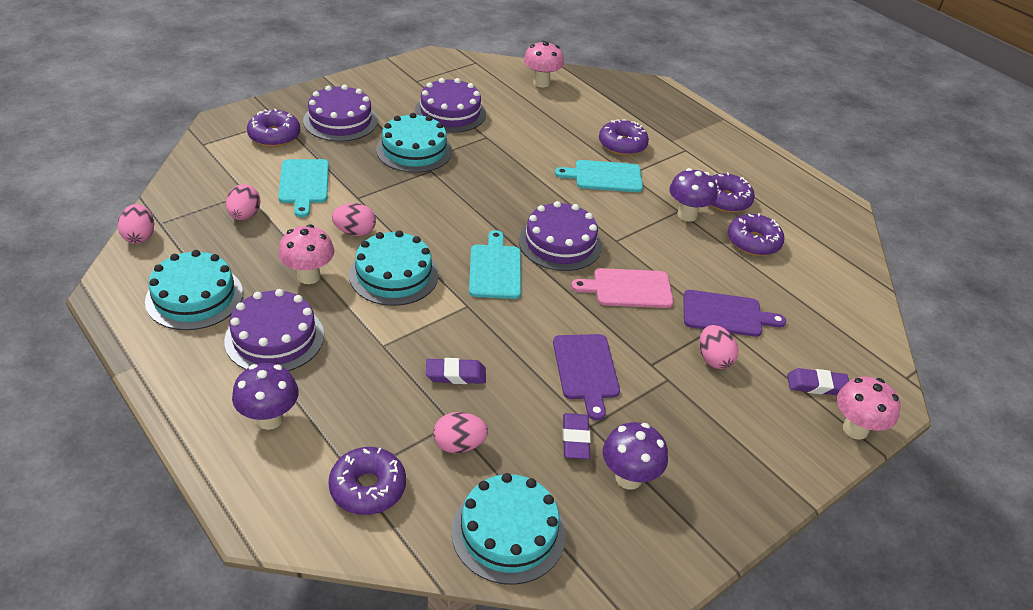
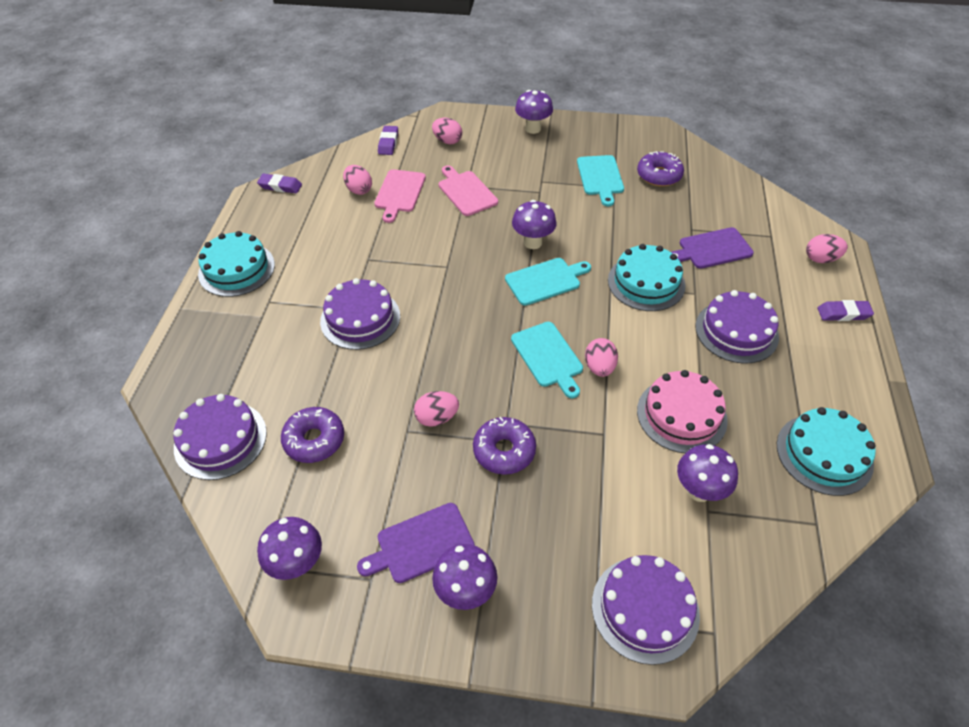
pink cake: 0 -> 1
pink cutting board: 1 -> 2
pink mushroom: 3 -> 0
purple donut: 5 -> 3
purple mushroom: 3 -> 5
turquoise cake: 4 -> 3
○ ○ ○
**TASK INSTRUCTIONS**
Set aside the pictures. Then return every line of the material above verbatim.

**EXERCISE RESULT**
pink cake: 0 -> 1
pink cutting board: 1 -> 2
pink mushroom: 3 -> 0
purple donut: 5 -> 3
purple mushroom: 3 -> 5
turquoise cake: 4 -> 3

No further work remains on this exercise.